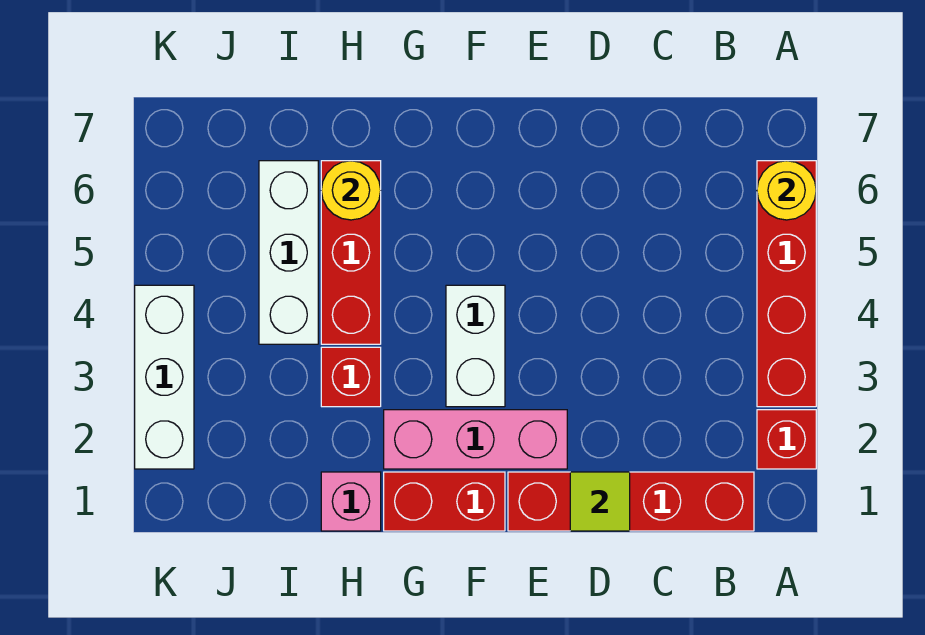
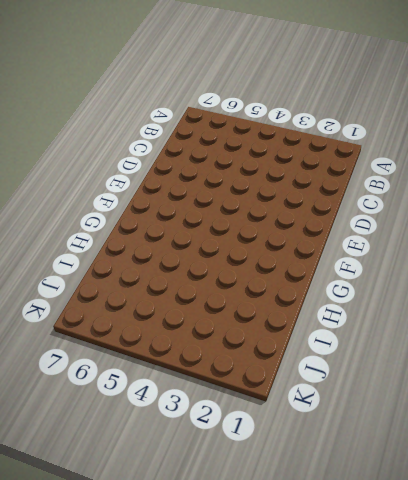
none -> red brick A2 level 1
none -> red brick A3:A6 level 1
none -> red brick B1:E1 level 1

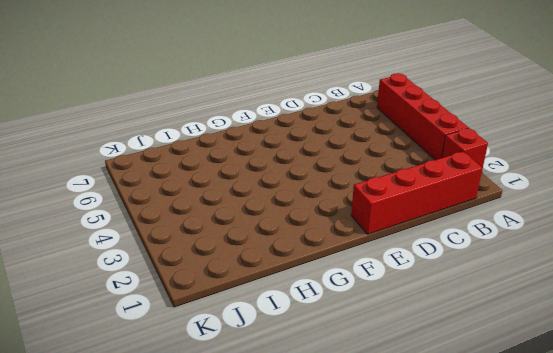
none -> pink brick E2:G2 level 1
none -> red brick F1:G1 level 1
none -> white brick F3:F4 level 1

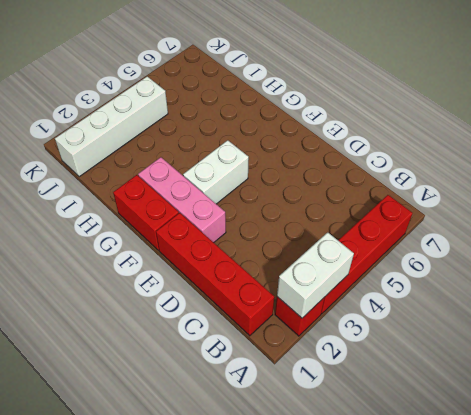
white brick A2:A3 level 2 -> none
white brick J1:J4 level 1 -> none
none -> pink brick H1 level 1
none -> red brick H3 level 1
none -> red brick H4:H6 level 1

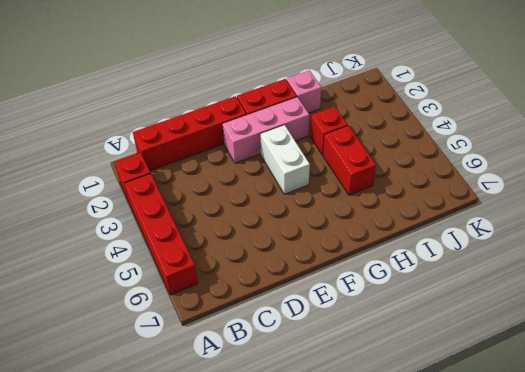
red brick H4:H5 level 1 -> red brick H4:H6 level 1
none -> white brick I4:I6 level 1
none -> white brick K2:K4 level 1
none -> yellow round brick A6 level 2

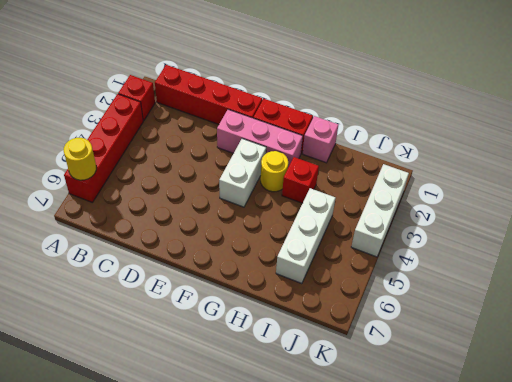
yellow round brick G3 level 1 -> yellow round brick H6 level 2
none -> red brick H4:H6 level 1
none -> lime tile D1 level 2

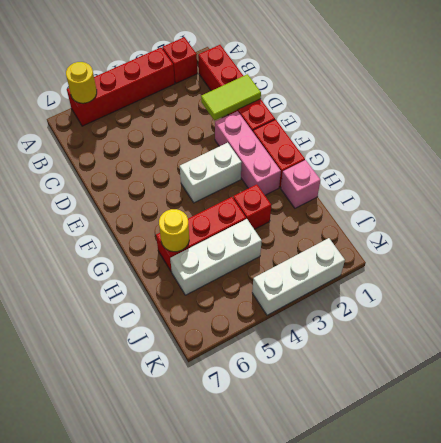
lime tile D1:D2 level 2 -> lime tile D1 level 2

§

About this exercise: Copy out, exactly and without pictures, each line from the one containing "none -> lime tile D1 level 2" through the final line of the entries, both ends included.

Result for this exercise:
none -> lime tile D1 level 2

lime tile D1:D2 level 2 -> lime tile D1 level 2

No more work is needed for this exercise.